START Records for processing

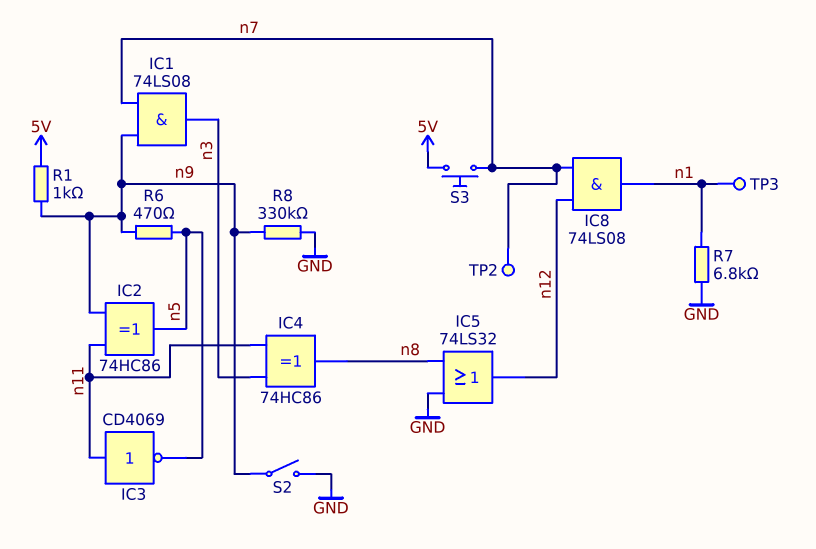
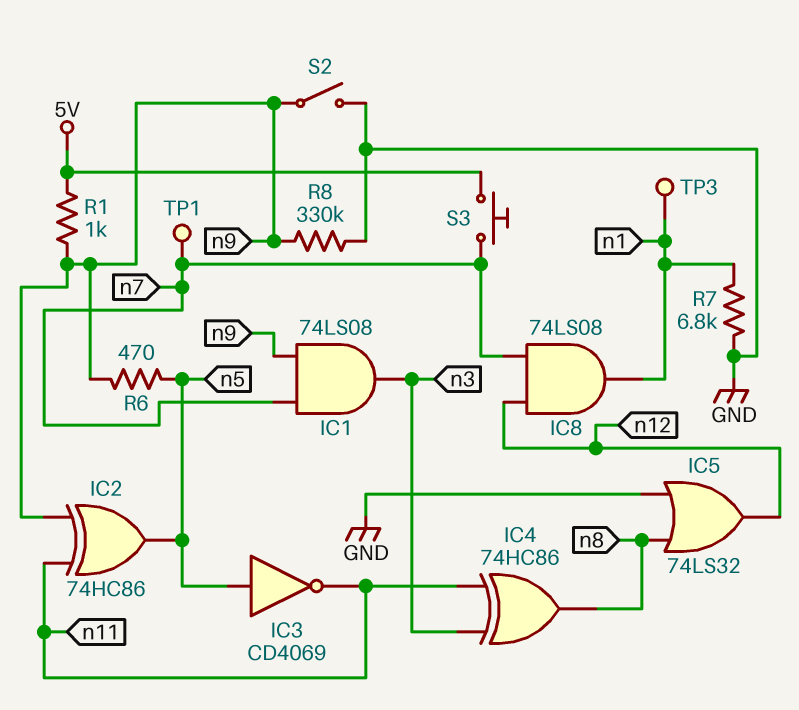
IC3: NOT CD4069 (in n11, out n5) -> NOT CD4069 (in n5, out n11)
TP1: none -> test point (n7)
TP2: test point (n7) -> none

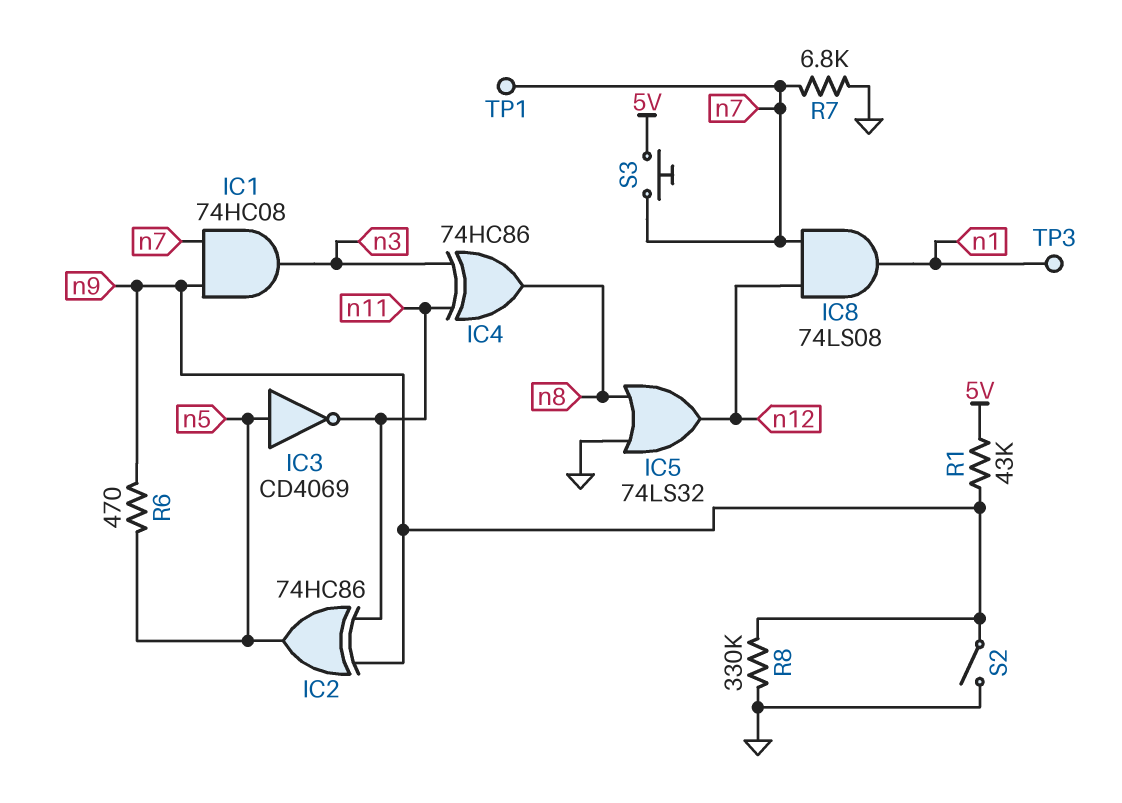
IC1: AND 74LS08 (in n7, in n9, out n3) -> AND 74HC08 (in n7, in n9, out n3)
R1: 1k (5V, n9) -> 43k (5V, n9)
R7: 6.8k (GND, n1) -> 6.8k (GND, n7)

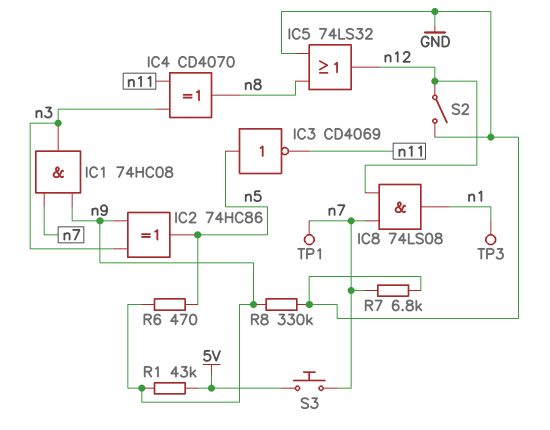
IC2: XOR 74HC86 (in n9, in n11, out n5) -> XOR 74HC86 (in n3, in n9, out n5)
IC4: XOR 74HC86 (in n3, in n11, out n8) -> XOR CD4070 (in n3, in n11, out n8)
S2: switch (GND, n9) -> switch (GND, n12)

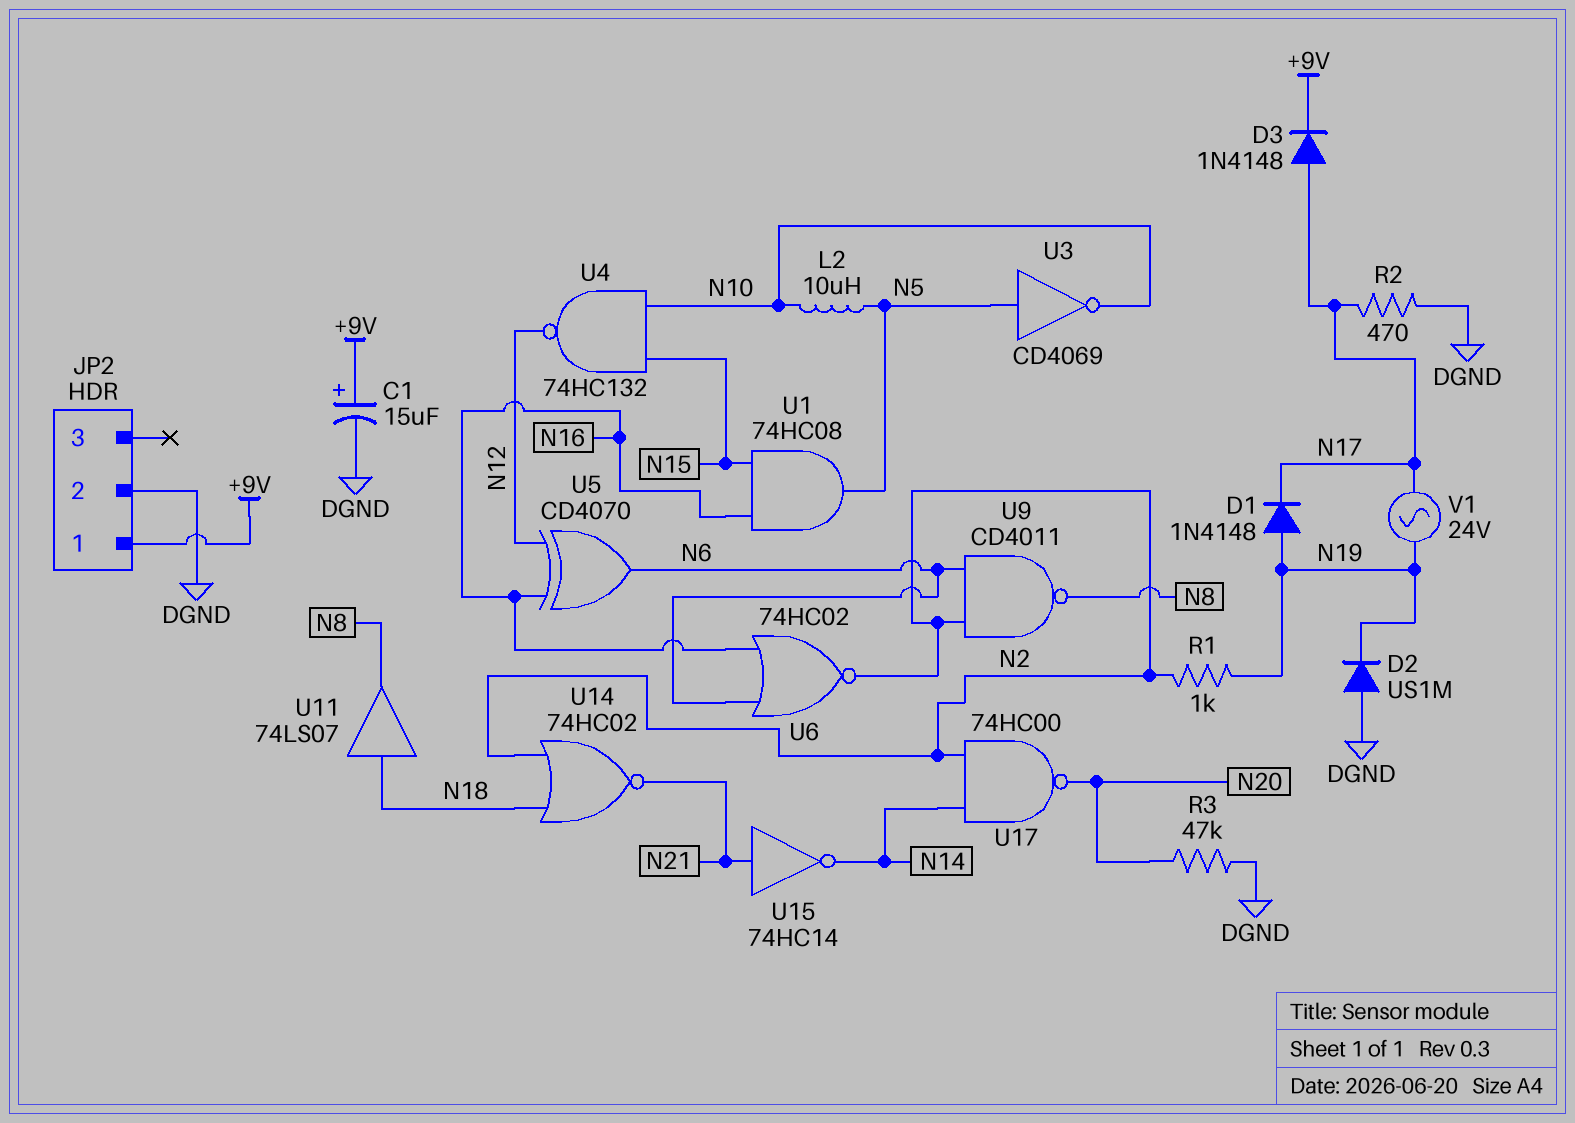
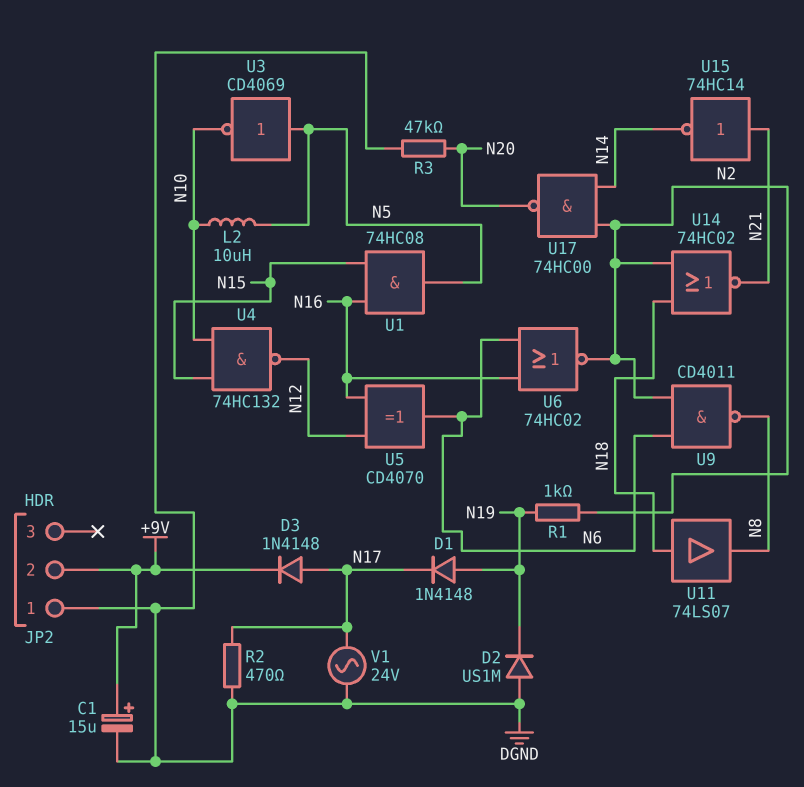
JP2 pin 1: +9V -> DGND
JP2 pin 2: DGND -> +9V
V1: AC 24V (N17, N19) -> AC 24V (DGND, N17)

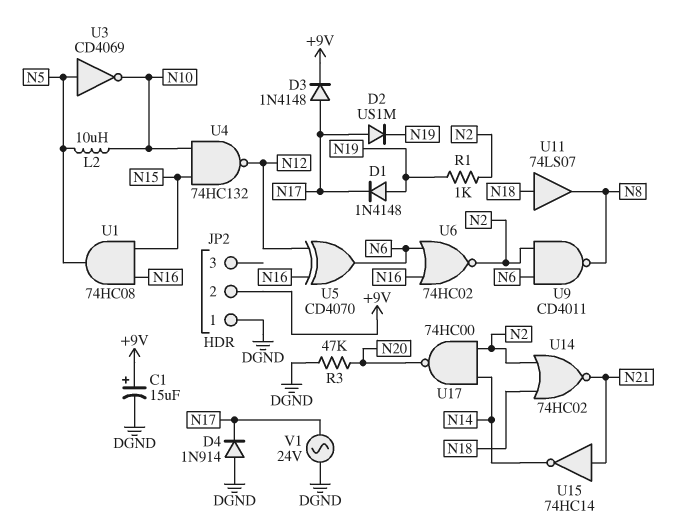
D2: diode US1M (A DGND, K N19) -> diode US1M (A N17, K N19)
D4: none -> diode 1N914 (A DGND, K N17)
R2: 470 (DGND, N17) -> none

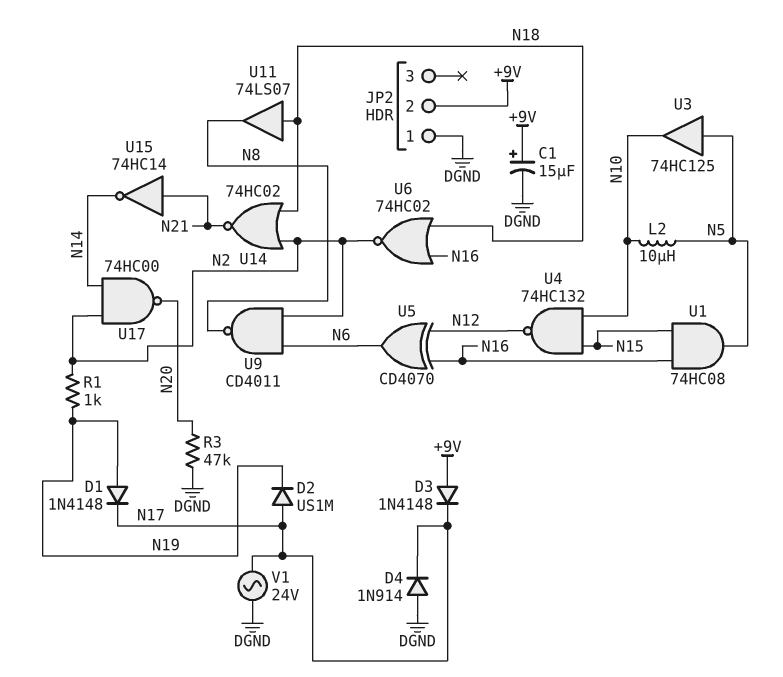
D3: diode 1N4148 (A N17, K +9V) -> diode 1N4148 (A +9V, K N17)
U3: NOT CD4069 (in N5, out N10) -> buffer 74HC125 (in N5, out N10)
U6: NOR 74HC02 (in N6, in N16, out N2) -> NOR 74HC02 (in N16, in N18, out N2)

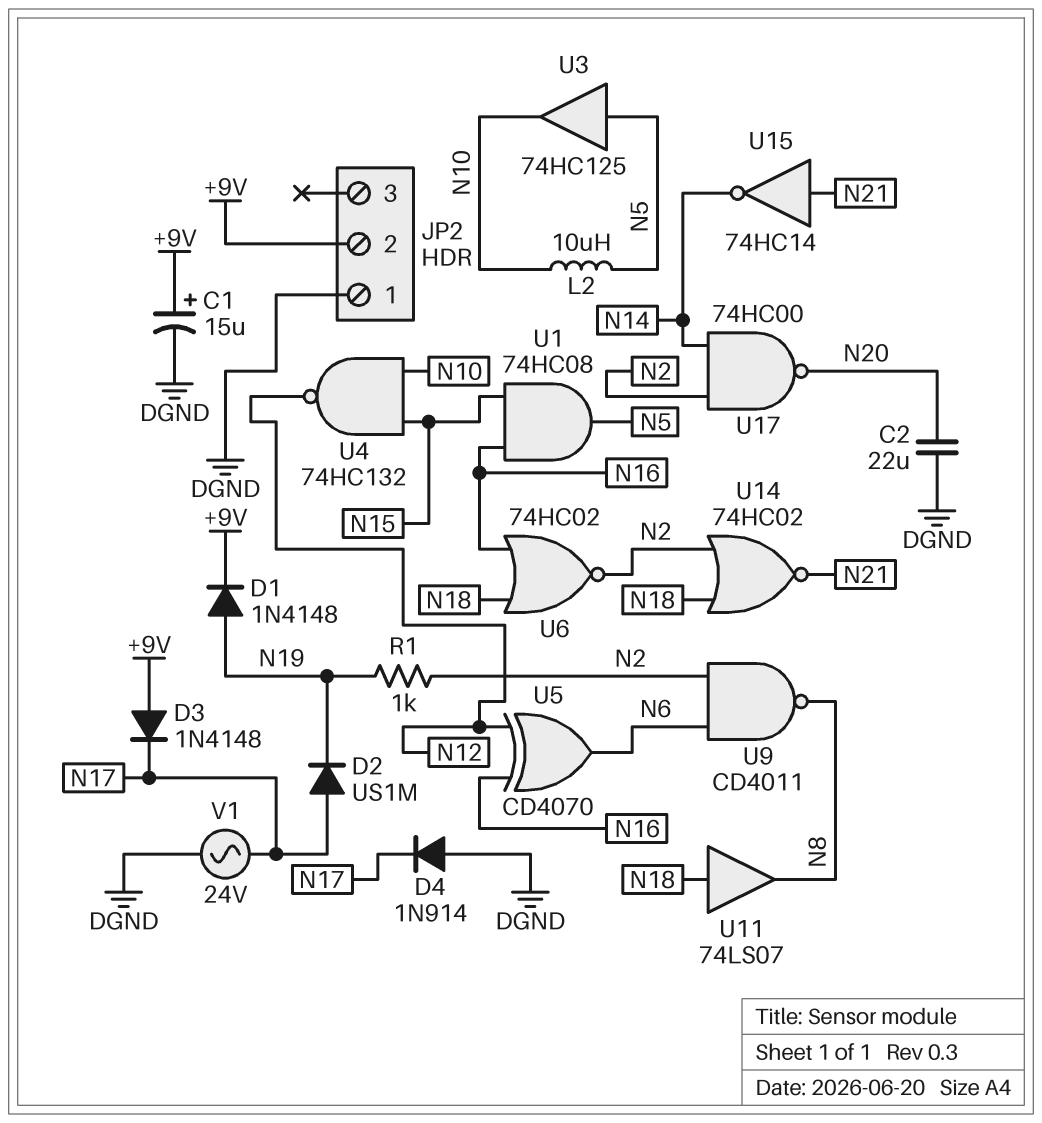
C2: none -> 22uF (DGND, N20)
D1: diode 1N4148 (A N19, K N17) -> diode 1N4148 (A N19, K +9V)
R3: 47k (DGND, N20) -> none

END Records for processing

Exercise goal:
Write out exactly the lines from the line that contains "D4: none -> diode 1N914 (A DGND, K N17)" to the last line of the material above, both included; pictures do not belong in the copy.

Completed exercise:
D4: none -> diode 1N914 (A DGND, K N17)
R2: 470 (DGND, N17) -> none

D3: diode 1N4148 (A N17, K +9V) -> diode 1N4148 (A +9V, K N17)
U3: NOT CD4069 (in N5, out N10) -> buffer 74HC125 (in N5, out N10)
U6: NOR 74HC02 (in N6, in N16, out N2) -> NOR 74HC02 (in N16, in N18, out N2)

C2: none -> 22uF (DGND, N20)
D1: diode 1N4148 (A N19, K N17) -> diode 1N4148 (A N19, K +9V)
R3: 47k (DGND, N20) -> none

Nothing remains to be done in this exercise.